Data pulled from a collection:
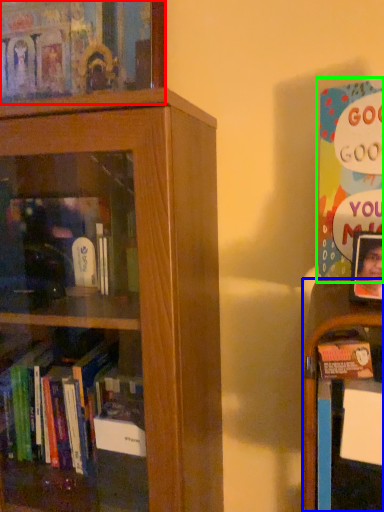
Question: Which object is positioned farthest from book (highlighted by a red box)? Select from shelf (highlighted by a blue box) and book (highlighted by a green box).

Choices:
 (A) shelf
 (B) book

Answer: (A)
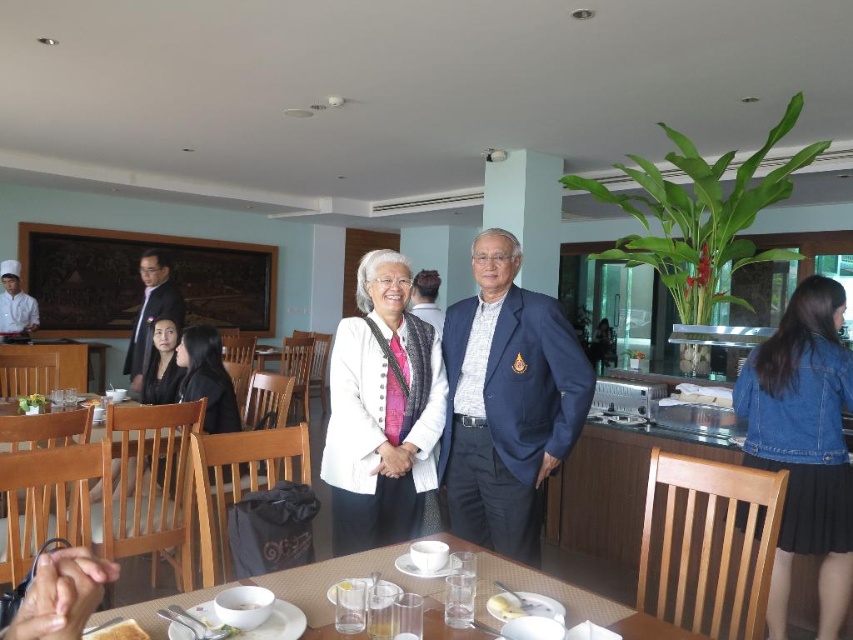
Question: Is denim jacket at lower right bigger than black fabric jacket at lower left?

Choices:
 (A) yes
 (B) no

Answer: (A)

Question: Which object is positioned closest to the navy blue suit at center?

Choices:
 (A) dark blue suit at center
 (B) matte black blazer at center
 (C) denim jacket at lower right

Answer: (C)

Question: Which is nearer to the denim jacket at lower right?

Choices:
 (A) matte black blazer at center
 (B) white textured sweater at center
 (C) dark blue suit at center
 (D) black fabric jacket at lower left

Answer: (B)

Question: Which of the following is the closest to the observer?

Choices:
 (A) matte black blazer at center
 (B) matte white chef's uniform at left
 (C) black fabric jacket at lower left

Answer: (C)

Question: Is denim jacket at lower right above matte white chef's uniform at left?

Choices:
 (A) no
 (B) yes

Answer: (A)

Question: Can you confirm if navy blue suit at center is thinner than brown wooden table at lower center?

Choices:
 (A) yes
 (B) no

Answer: (A)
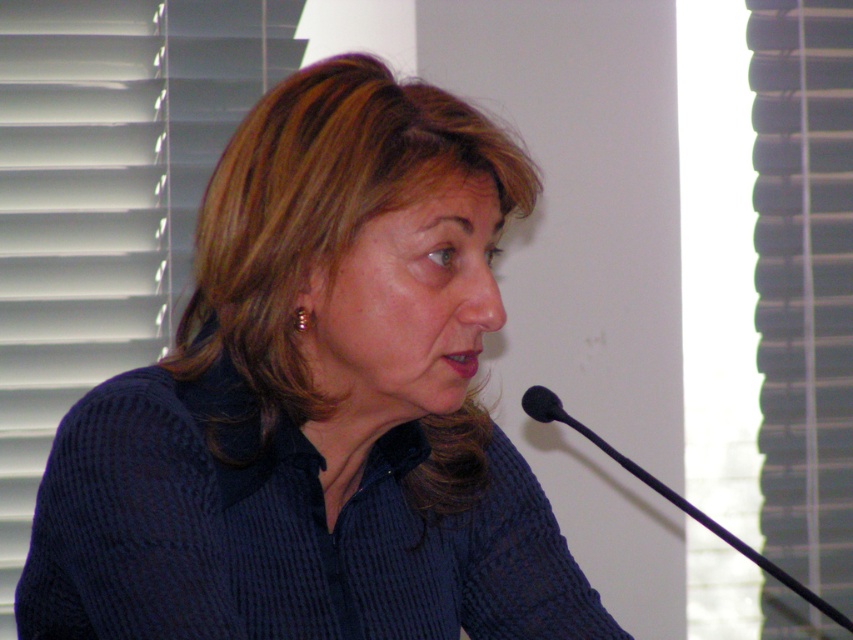
Between point (140, 497) and point (822, 605), which one is positioned in front?

Point (140, 497) is more forward.

Which is behind, point (490, 442) or point (744, 547)?

The point (744, 547) is more distant.

Which is in front, point (457, 236) or point (715, 529)?

Point (457, 236)

Locate an element on the screen. The height and width of the screenshot is (640, 853). dark blue textured shirt at center is located at coordinates (317, 403).

Is dark blue textured shirt at center wider than white plastic blinds at right?

Yes.

Does point (482, 512) come closer to viewer compared to point (780, 508)?

That is True.

Between point (289, 308) and point (755, 67), which one is positioned behind?

The point (755, 67) is behind.

The image size is (853, 640). Identify the location of dark blue textured shirt at center. (317, 403).

Can you confirm if black matte microphone at lower right is taller than black plastic microphone at lower right?

Yes, black matte microphone at lower right is taller than black plastic microphone at lower right.

Is point (669, 497) positioned before point (538, 419)?

No, it is behind (538, 419).

Is point (784, 573) in front of point (554, 416)?

No, (784, 573) is behind (554, 416).

Identify the location of black matte microphone at lower right. Image resolution: width=853 pixels, height=640 pixels. (712, 525).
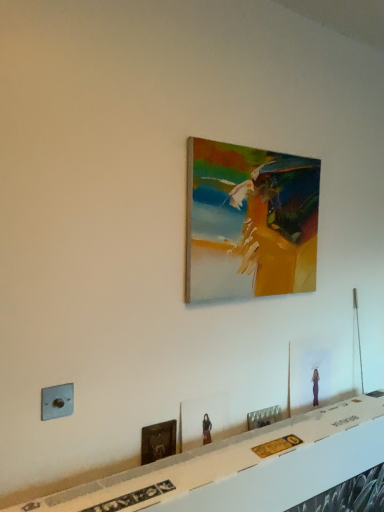
Question: From the image's perspective, is matte wooden picture frame at center, marked as the third picture frame in a top-to-bottom arrangement, positioned above or below metallic gray electric outlet at lower left?

Choices:
 (A) above
 (B) below

Answer: (B)

Question: Looking at their shapes, would you say matte wooden picture frame at center, the third picture frame in the bottom-to-top sequence, is wider or thinner than metallic gray electric outlet at lower left?

Choices:
 (A) thin
 (B) wide

Answer: (A)

Question: Which object is positioned closest to the white glossy table at lower center?

Choices:
 (A) wooden picture frame at lower left, which appears as the second picture frame when ordered from the bottom
 (B) matte glass picture frame at lower right, which is counted as the second picture frame, starting from the top
 (C) metallic gray electric outlet at lower left
 (D) wooden painting at center, the first picture frame viewed from the top
 (E) metallic silver picture frame at lower center, which is counted as the 5th picture frame, starting from the top

Answer: (E)

Question: Which object is the closest to the wooden picture frame at lower left, positioned as the fourth picture frame in top-to-bottom order?

Choices:
 (A) metallic gray electric outlet at lower left
 (B) matte glass picture frame at lower right, positioned as the 4th picture frame in bottom-to-top order
 (C) matte wooden picture frame at center, the third picture frame in the bottom-to-top sequence
 (D) wooden painting at center, arranged as the 5th picture frame when ordered from the bottom
 (E) metallic silver picture frame at lower center, which is counted as the 1th picture frame, starting from the bottom

Answer: (C)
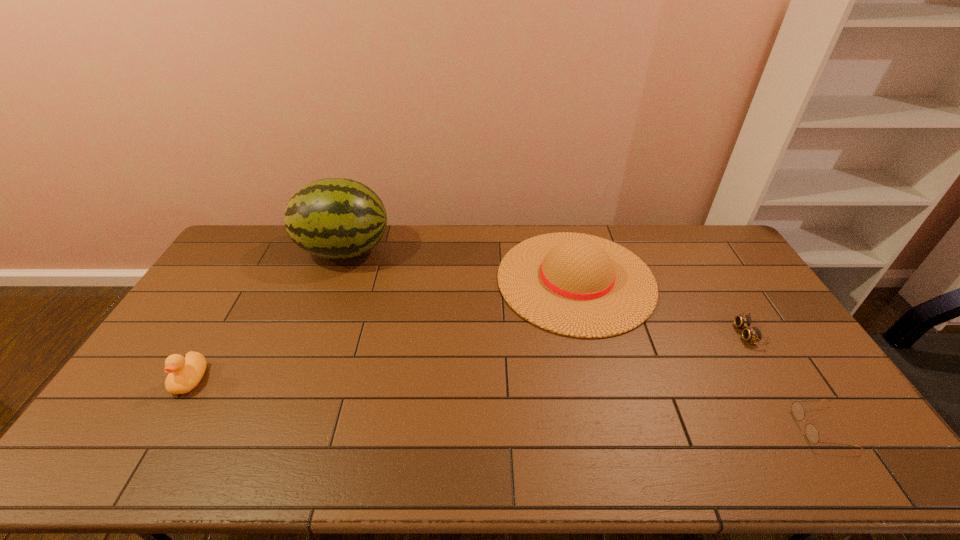
This screenshot has width=960, height=540. Find the location of `object present at the left edge`. object present at the left edge is located at coordinates (184, 375).

The height and width of the screenshot is (540, 960). What are the coordinates of `goggles that is at the right edge` in the screenshot? It's located at (753, 334).

Where is `spectacles present at the right edge`? The image size is (960, 540). spectacles present at the right edge is located at coordinates (811, 432).

This screenshot has height=540, width=960. Identify the location of object that is positioned at the near right corner. (811, 432).

You are a GUI agent. You are given a task and a screenshot of the screen. Output one action in this format:
    pyautogui.click(x=<x>, y=<y>)
    Task: Click on the vacant point at the far edge
    The width and height of the screenshot is (960, 540).
    Given the screenshot: What is the action you would take?
    pyautogui.click(x=522, y=233)

Identify the location of vacant area at the near edge of the desktop. This screenshot has width=960, height=540. (276, 455).

At what (x,y) coordinates should I click in order to perform the action: click on free region at the left edge. Please return your answer as a coordinate pair (x, y). The height and width of the screenshot is (540, 960). Looking at the image, I should click on (167, 415).

Locate an element on the screen. vacant space at the right edge of the desktop is located at coordinates (780, 379).

In the image, there is a desktop. Where is `vacant space at the far right corner`? Image resolution: width=960 pixels, height=540 pixels. vacant space at the far right corner is located at coordinates (685, 237).

The height and width of the screenshot is (540, 960). In order to click on free region at the near right corner of the desktop in this screenshot , I will do `click(855, 463)`.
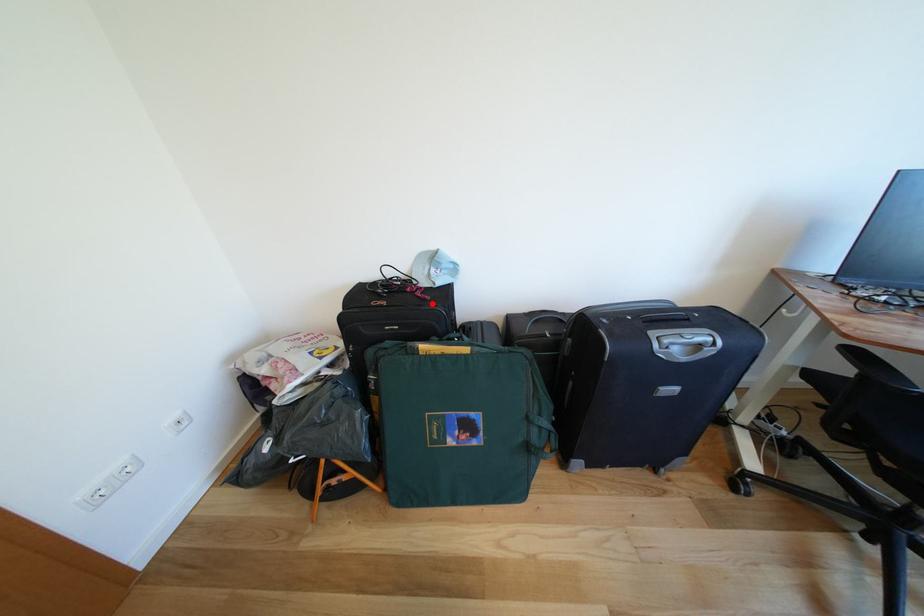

§ **WHAT IS EXPECTED**
Lay out every line of the rows above as a Markdown table with the columns No. and Line, numbering the lines and skipping blank ones. Leave the pictures out.

§ **SOLUTION TO THE PROBLEM**
| No. | Line |
|---|---|
| 1 | Question: Which object is positioned farthest from book (highlighted by a red box)? Select from shelf (highlighted by a blue box) and book (highlighted by a green box). |
| 2 | Choices: |
| 3 |  (A) shelf |
| 4 |  (B) book |
| 5 | Answer: (A) |
| 6 | Question: Is denim jacket at lower right bigger than black fabric jacket at lower left? |
| 7 | Choices: |
| 8 |  (A) yes |
| 9 |  (B) no |
| 10 | Answer: (A) |
| 11 | Question: Which object is positioned closest to the navy blue suit at center? |
| 12 | Choices: |
| 13 |  (A) dark blue suit at center |
| 14 |  (B) matte black blazer at center |
| 15 |  (C) denim jacket at lower right |
| 16 | Answer: (C) |
| 17 | Question: Which is nearer to the denim jacket at lower right? |
| 18 | Choices: |
| 19 |  (A) matte black blazer at center |
| 20 |  (B) white textured sweater at center |
| 21 |  (C) dark blue suit at center |
| 22 |  (D) black fabric jacket at lower left |
| 23 | Answer: (B) |
| 24 | Question: Which of the following is the closest to the observer? |
| 25 | Choices: |
| 26 |  (A) matte black blazer at center |
| 27 |  (B) matte white chef's uniform at left |
| 28 |  (C) black fabric jacket at lower left |
| 29 | Answer: (C) |
| 30 | Question: Is denim jacket at lower right above matte white chef's uniform at left? |
| 31 | Choices: |
| 32 |  (A) no |
| 33 |  (B) yes |
| 34 | Answer: (A) |
| 35 | Question: Can you confirm if navy blue suit at center is thinner than brown wooden table at lower center? |
| 36 | Choices: |
| 37 |  (A) yes |
| 38 |  (B) no |
| 39 | Answer: (A) |
| 40 | Between point (140, 497) and point (822, 605), which one is positioned in front? |
| 41 | Point (140, 497) is more forward. |
| 42 | Which is behind, point (490, 442) or point (744, 547)? |
| 43 | The point (744, 547) is more distant. |
| 44 | Which is in front, point (457, 236) or point (715, 529)? |
| 45 | Point (457, 236) |
| 46 | Locate an element on the screen. The height and width of the screenshot is (640, 853). dark blue textured shirt at center is located at coordinates (317, 403). |
| 47 | Is dark blue textured shirt at center wider than white plastic blinds at right? |
| 48 | Yes. |
| 49 | Does point (482, 512) come closer to viewer compared to point (780, 508)? |
| 50 | That is True. |
| 51 | Between point (289, 308) and point (755, 67), which one is positioned behind? |
| 52 | The point (755, 67) is behind. |
| 53 | The image size is (853, 640). Identify the location of dark blue textured shirt at center. (317, 403). |
| 54 | Can you confirm if black matte microphone at lower right is taller than black plastic microphone at lower right? |
| 55 | Yes, black matte microphone at lower right is taller than black plastic microphone at lower right. |
| 56 | Is point (669, 497) positioned before point (538, 419)? |
| 57 | No, it is behind (538, 419). |
| 58 | Is point (784, 573) in front of point (554, 416)? |
| 59 | No, (784, 573) is behind (554, 416). |
| 60 | Identify the location of black matte microphone at lower right. Image resolution: width=853 pixels, height=640 pixels. (712, 525). |
| 61 | Question: From the image's perspective, is matte wooden picture frame at center, marked as the third picture frame in a top-to-bottom arrangement, positioned above or below metallic gray electric outlet at lower left? |
| 62 | Choices: |
| 63 |  (A) above |
| 64 |  (B) below |
| 65 | Answer: (B) |
| 66 | Question: Looking at their shapes, would you say matte wooden picture frame at center, the third picture frame in the bottom-to-top sequence, is wider or thinner than metallic gray electric outlet at lower left? |
| 67 | Choices: |
| 68 |  (A) thin |
| 69 |  (B) wide |
| 70 | Answer: (A) |
| 71 | Question: Which object is positioned closest to the white glossy table at lower center? |
| 72 | Choices: |
| 73 |  (A) wooden picture frame at lower left, which appears as the second picture frame when ordered from the bottom |
| 74 |  (B) matte glass picture frame at lower right, which is counted as the second picture frame, starting from the top |
| 75 |  (C) metallic gray electric outlet at lower left |
| 76 |  (D) wooden painting at center, the first picture frame viewed from the top |
| 77 |  (E) metallic silver picture frame at lower center, which is counted as the 5th picture frame, starting from the top |
| 78 | Answer: (E) |
| 79 | Question: Which object is the closest to the wooden picture frame at lower left, positioned as the fourth picture frame in top-to-bottom order? |
| 80 | Choices: |
| 81 |  (A) metallic gray electric outlet at lower left |
| 82 |  (B) matte glass picture frame at lower right, positioned as the 4th picture frame in bottom-to-top order |
| 83 |  (C) matte wooden picture frame at center, the third picture frame in the bottom-to-top sequence |
| 84 |  (D) wooden painting at center, arranged as the 5th picture frame when ordered from the bottom |
| 85 |  (E) metallic silver picture frame at lower center, which is counted as the 1th picture frame, starting from the bottom |
| 86 | Answer: (C) |
| 87 | This screenshot has width=960, height=540. Find the location of `object present at the left edge`. object present at the left edge is located at coordinates (184, 375). |
| 88 | The height and width of the screenshot is (540, 960). What are the coordinates of `goggles that is at the right edge` in the screenshot? It's located at (753, 334). |
| 89 | Where is `spectacles present at the right edge`? The image size is (960, 540). spectacles present at the right edge is located at coordinates (811, 432). |
| 90 | This screenshot has height=540, width=960. Identify the location of object that is positioned at the near right corner. (811, 432). |
| 91 | You are a GUI agent. You are given a task and a screenshot of the screen. Output one action in this format: |
| 92 |     pyautogui.click(x=<x>, y=<y>) |
| 93 |     Task: Click on the vacant point at the far edge |
| 94 |     The width and height of the screenshot is (960, 540). |
| 95 |     Given the screenshot: What is the action you would take? |
| 96 |     pyautogui.click(x=522, y=233) |
| 97 | Identify the location of vacant area at the near edge of the desktop. This screenshot has width=960, height=540. (276, 455). |
| 98 | At what (x,y) coordinates should I click in order to perform the action: click on free region at the left edge. Please return your answer as a coordinate pair (x, y). The height and width of the screenshot is (540, 960). Looking at the image, I should click on (167, 415). |
| 99 | Locate an element on the screen. vacant space at the right edge of the desktop is located at coordinates (780, 379). |
| 100 | In the image, there is a desktop. Where is `vacant space at the far right corner`? Image resolution: width=960 pixels, height=540 pixels. vacant space at the far right corner is located at coordinates (685, 237). |
| 101 | The height and width of the screenshot is (540, 960). In order to click on free region at the near right corner of the desktop in this screenshot , I will do `click(855, 463)`. |